## Input records
-.-.-

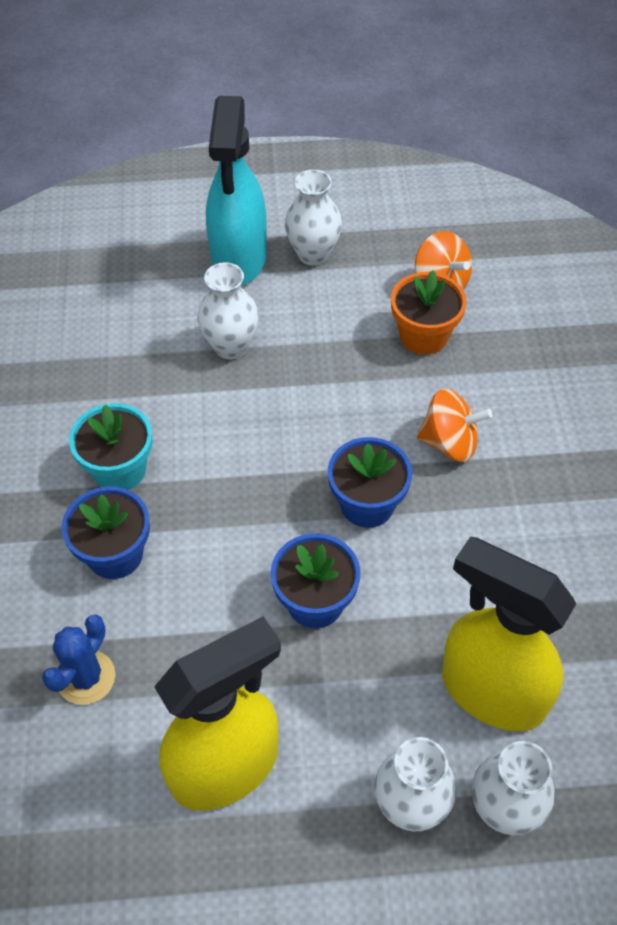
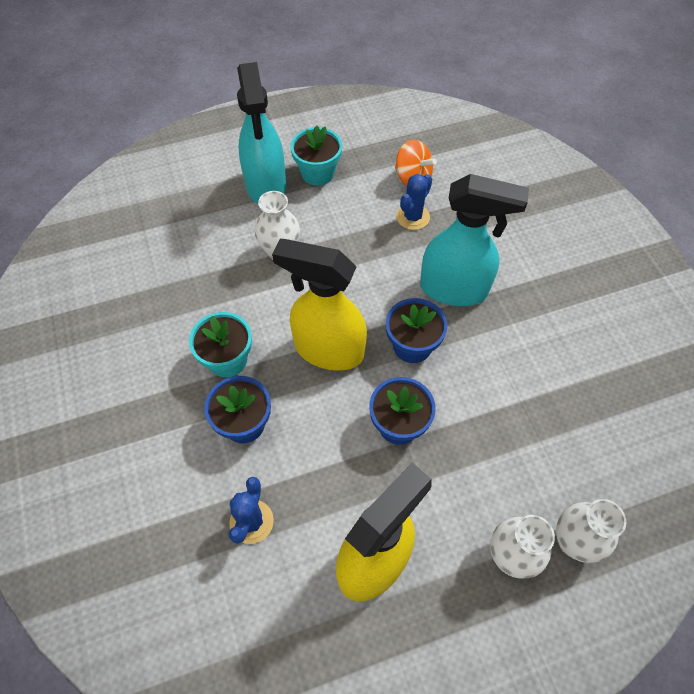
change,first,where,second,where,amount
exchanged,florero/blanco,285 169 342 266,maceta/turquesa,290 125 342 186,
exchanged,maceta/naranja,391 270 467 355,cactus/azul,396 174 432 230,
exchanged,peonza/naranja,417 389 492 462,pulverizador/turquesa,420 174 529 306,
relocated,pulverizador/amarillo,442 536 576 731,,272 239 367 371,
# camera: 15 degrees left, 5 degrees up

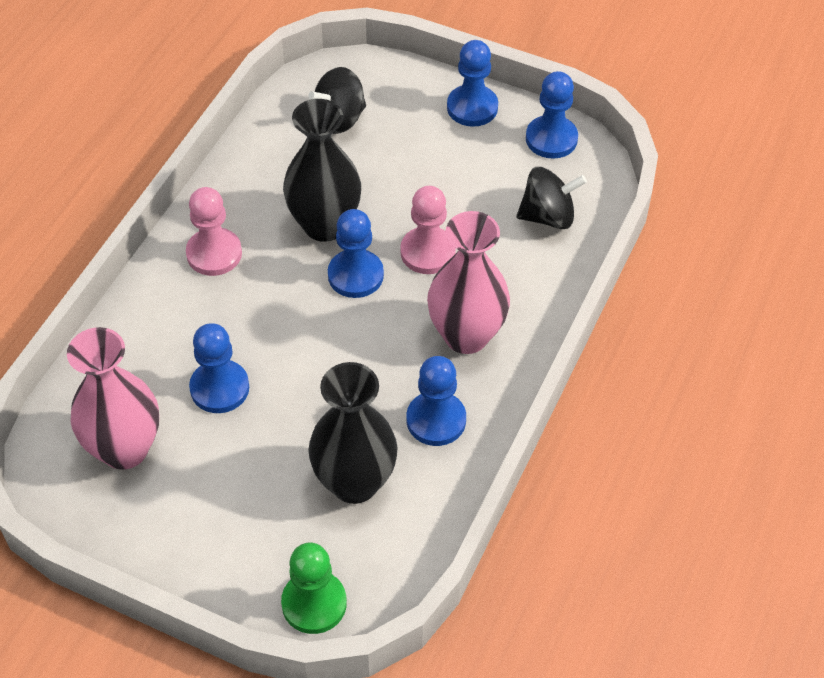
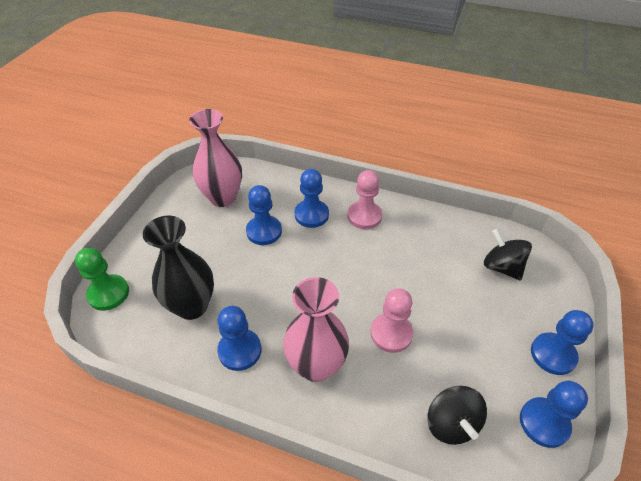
change,first,where,second,where,amount
missing,florero/negro,283 99 361 242,,,
relocated,peón/azul,328 209 384 298,,295 169 329 228,
# camera: 85 degrees right, 5 degrees down

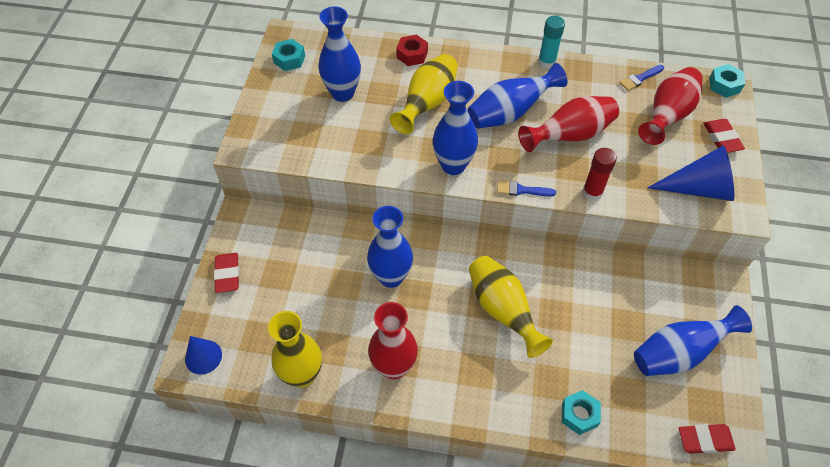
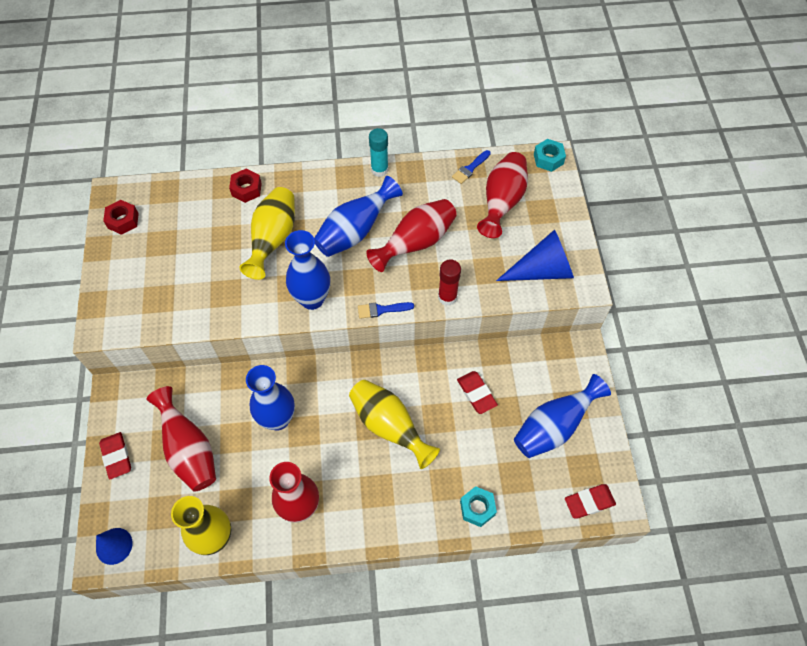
change,first,where,second,where,amount
colour,tuerca/turquesa,272 39 305 71,tuerca/rojo,103 200 139 235,
missing,florero/azul,319 7 361 102,,,
relocated,goma de borrar/rojo,703 119 745 153,,457 371 498 414,
appeared,,,florero/rojo,146 386 216 492,
# camera: 15 degrees left, 5 degrees up

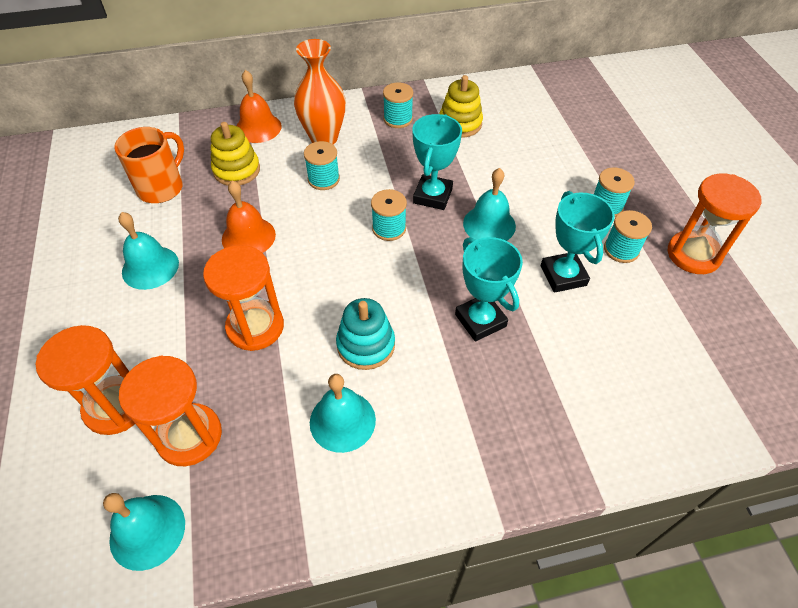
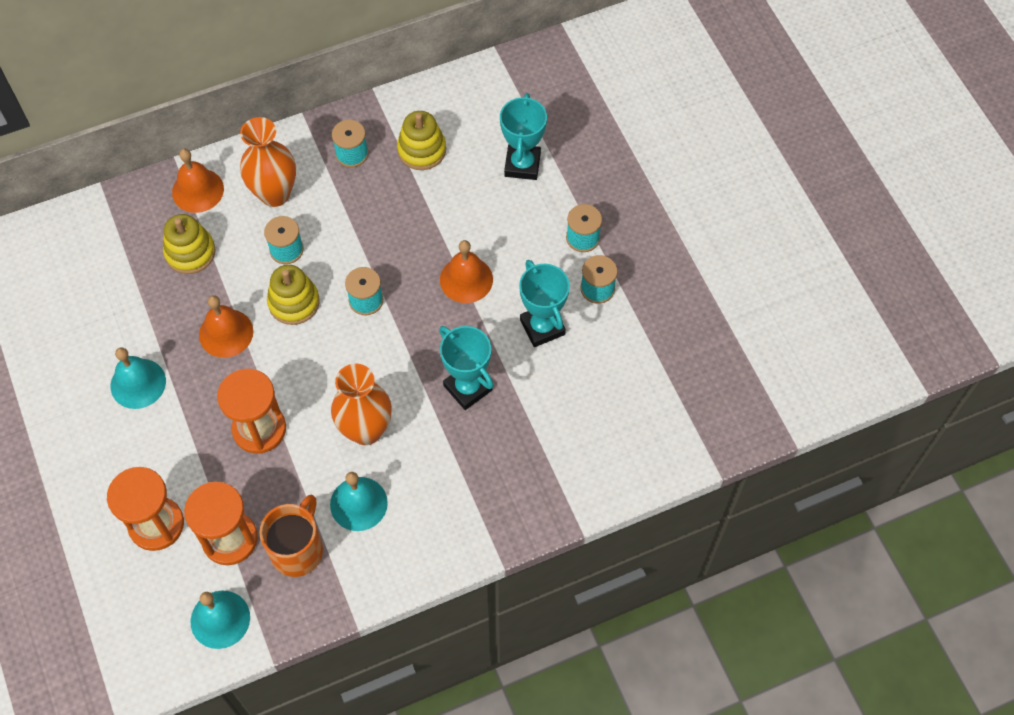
change,first,where,second,where,amount
relocated,taza/naranja,114 127 184 203,,259 495 323 577,
exchanged,juguete apilable/turquesa,336 298 395 370,florero/naranja,331 364 392 445,
relocated,trofeo/turquesa,412 114 462 210,,500 93 547 180,
colour,campana/turquesa,463 168 516 241,campana/naranja,440 240 493 303,
missing,reloj de arena/naranja,668 174 762 274,,,
appeared,,,juguete apilable/amarillo,267 265 320 325,
# camera: 10 degrees left, 10 degrees up

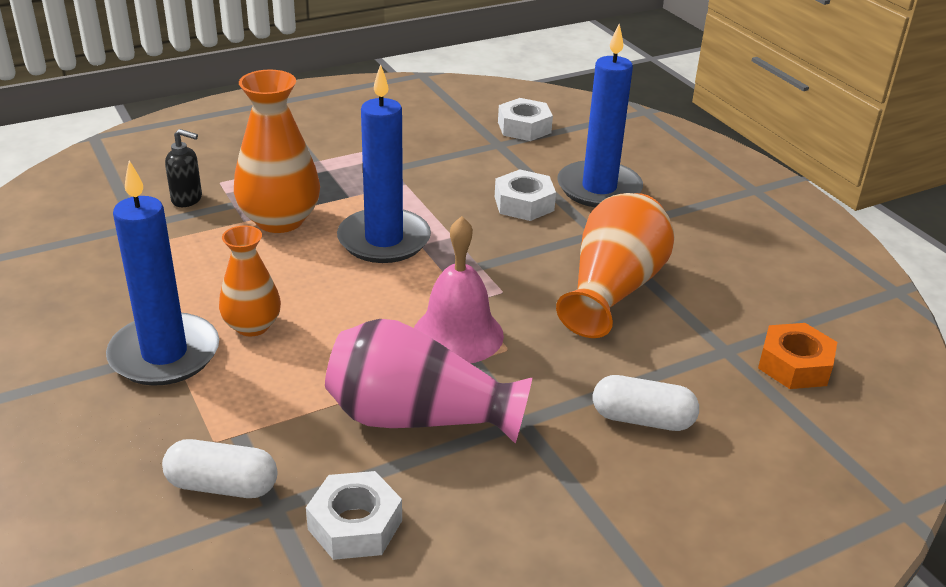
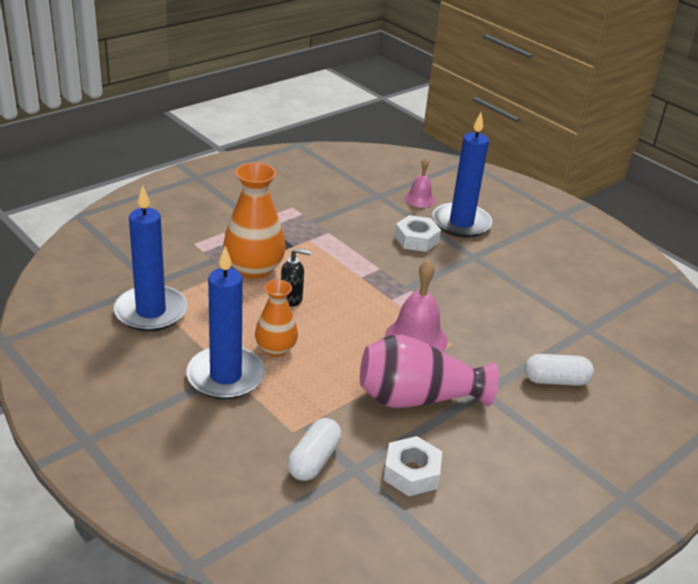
change,first,where,second,where,amount
spun,cápsula/blanco,162 439 278 498,,287 418 342 481,60 degrees counterclockwise
relocated,dispensador de jabón/negro,165 129 202 207,,281 248 311 307,
relocated,vela/azul,337 64 431 263,,114 185 187 332,
missing,tuerca/blanco,498 98 553 141,,,
missing,florero/naranja,556 193 675 338,,,
missing,tuerca/naranja,758 323 837 389,,,
appeared,,,campana/rosa,405 158 435 208,
# camera: 15 degrees left, 0 degrees up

-.-.-

## Problem description
List, from the entries above, every line in which the word "rojo" shows up.

## Reply
colour,tuerca/turquesa,272 39 305 71,tuerca/rojo,103 200 139 235,
relocated,goma de borrar/rojo,703 119 745 153,,457 371 498 414,
appeared,,,florero/rojo,146 386 216 492,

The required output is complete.